(Detected change data)
--- START ---

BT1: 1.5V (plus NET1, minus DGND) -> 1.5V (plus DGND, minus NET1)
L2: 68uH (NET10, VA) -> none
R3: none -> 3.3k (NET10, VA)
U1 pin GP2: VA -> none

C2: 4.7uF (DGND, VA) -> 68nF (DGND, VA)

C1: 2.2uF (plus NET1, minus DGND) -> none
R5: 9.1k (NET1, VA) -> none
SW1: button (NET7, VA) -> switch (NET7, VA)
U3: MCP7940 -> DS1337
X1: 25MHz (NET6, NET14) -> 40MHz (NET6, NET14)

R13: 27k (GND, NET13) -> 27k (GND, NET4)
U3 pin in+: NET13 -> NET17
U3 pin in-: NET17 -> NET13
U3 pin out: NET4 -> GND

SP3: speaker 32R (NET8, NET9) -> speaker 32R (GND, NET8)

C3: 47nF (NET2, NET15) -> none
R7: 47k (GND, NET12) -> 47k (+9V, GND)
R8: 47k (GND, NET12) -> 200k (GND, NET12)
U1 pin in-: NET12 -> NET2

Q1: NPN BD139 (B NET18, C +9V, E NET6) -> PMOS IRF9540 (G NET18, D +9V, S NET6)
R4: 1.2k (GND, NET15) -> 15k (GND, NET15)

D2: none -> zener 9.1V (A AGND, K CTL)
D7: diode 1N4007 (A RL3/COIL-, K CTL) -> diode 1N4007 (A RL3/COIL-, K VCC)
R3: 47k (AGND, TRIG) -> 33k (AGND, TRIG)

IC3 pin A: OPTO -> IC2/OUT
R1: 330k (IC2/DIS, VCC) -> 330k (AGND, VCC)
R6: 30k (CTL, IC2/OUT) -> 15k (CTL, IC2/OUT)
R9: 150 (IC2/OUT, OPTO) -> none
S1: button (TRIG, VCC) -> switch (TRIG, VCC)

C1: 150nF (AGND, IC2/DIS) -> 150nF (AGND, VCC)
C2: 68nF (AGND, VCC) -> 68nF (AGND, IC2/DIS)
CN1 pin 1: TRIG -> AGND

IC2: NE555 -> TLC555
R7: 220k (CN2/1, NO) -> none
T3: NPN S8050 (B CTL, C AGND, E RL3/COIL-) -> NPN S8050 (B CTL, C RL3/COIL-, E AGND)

--- END ---

#### [EXERCISE]
All that is needed is the line containing "C1: 150nF (AGND, IC2/DIS)" and each line after it to the end of the data above, set down exactly.

#### [YOUR RESPONSE]
C1: 150nF (AGND, IC2/DIS) -> 150nF (AGND, VCC)
C2: 68nF (AGND, VCC) -> 68nF (AGND, IC2/DIS)
CN1 pin 1: TRIG -> AGND

IC2: NE555 -> TLC555
R7: 220k (CN2/1, NO) -> none
T3: NPN S8050 (B CTL, C AGND, E RL3/COIL-) -> NPN S8050 (B CTL, C RL3/COIL-, E AGND)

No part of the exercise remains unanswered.